### DIRECTIONS FOR THIS TASK:
Write out, from the entries below, exactly the lines that run between the lines holding "camera: 85 degrees left, 25 degrees up" and "white screwdriver [680,381,770,502]", inclusive, and stop there.

### WORKING DATA:
■ ■ ■ ■ ■

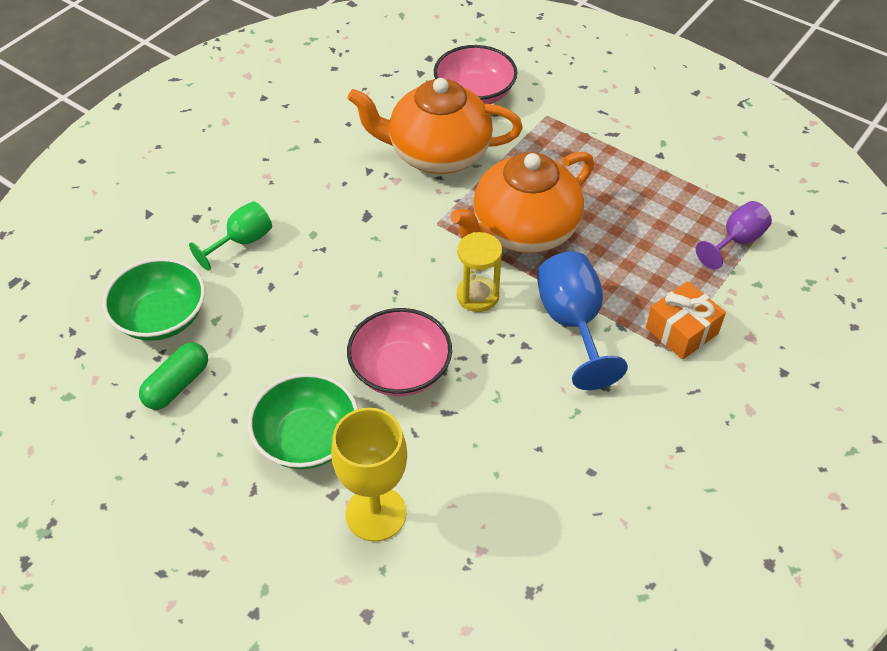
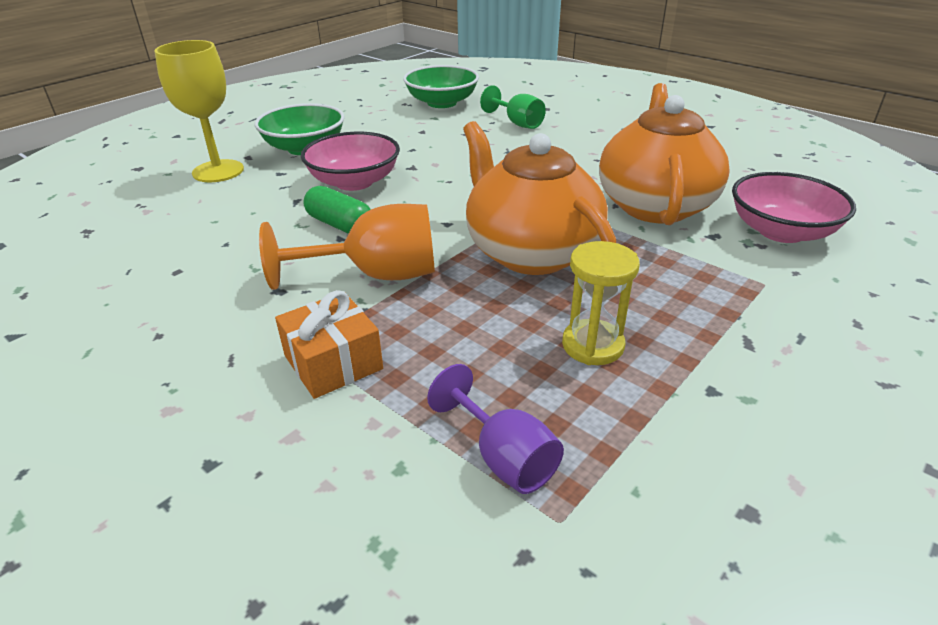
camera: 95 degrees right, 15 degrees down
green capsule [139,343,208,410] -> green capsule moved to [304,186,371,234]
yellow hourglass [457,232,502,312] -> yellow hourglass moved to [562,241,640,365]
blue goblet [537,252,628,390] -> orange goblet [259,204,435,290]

■ ■ ■ ■ ■

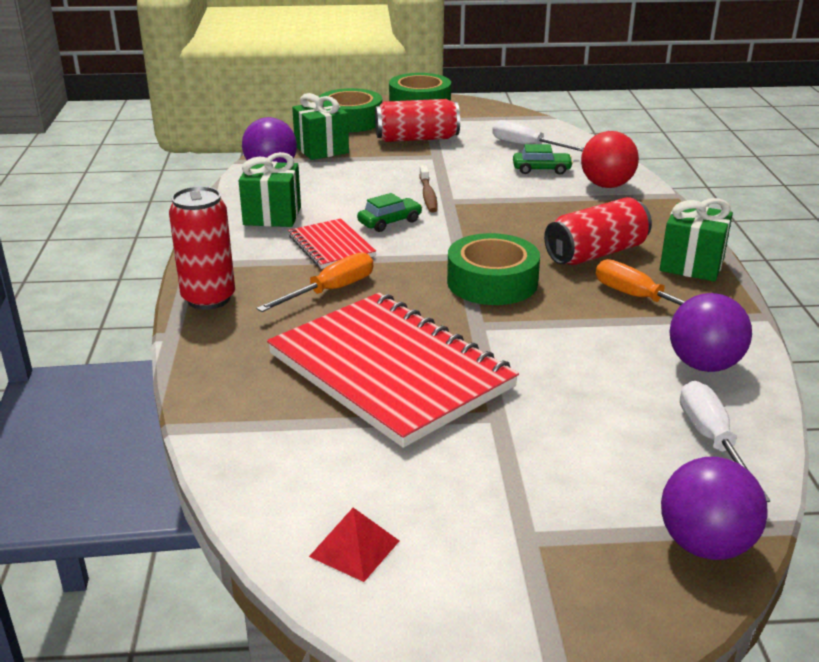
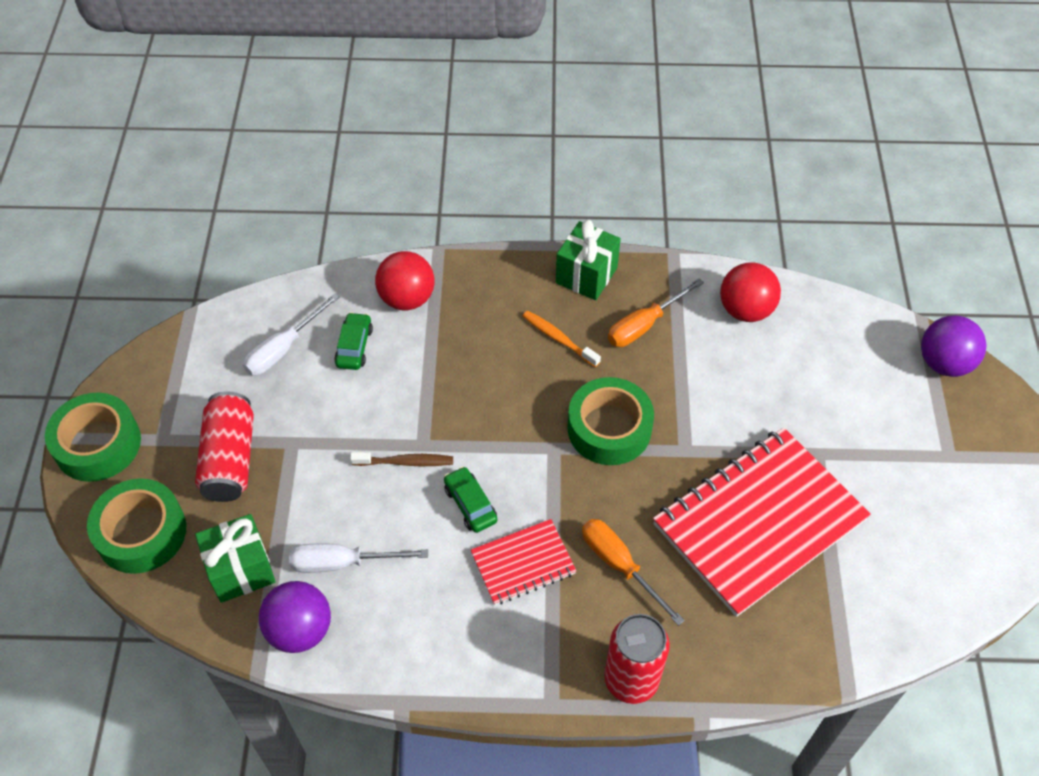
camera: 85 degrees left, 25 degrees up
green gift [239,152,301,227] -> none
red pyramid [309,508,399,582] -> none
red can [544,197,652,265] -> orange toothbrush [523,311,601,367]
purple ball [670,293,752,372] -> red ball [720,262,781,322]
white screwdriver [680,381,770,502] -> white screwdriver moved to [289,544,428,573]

■ ■ ■ ■ ■

### ANSWER FOR THE TASK:
camera: 85 degrees left, 25 degrees up
green gift [239,152,301,227] -> none
red pyramid [309,508,399,582] -> none
red can [544,197,652,265] -> orange toothbrush [523,311,601,367]
purple ball [670,293,752,372] -> red ball [720,262,781,322]
white screwdriver [680,381,770,502] -> white screwdriver moved to [289,544,428,573]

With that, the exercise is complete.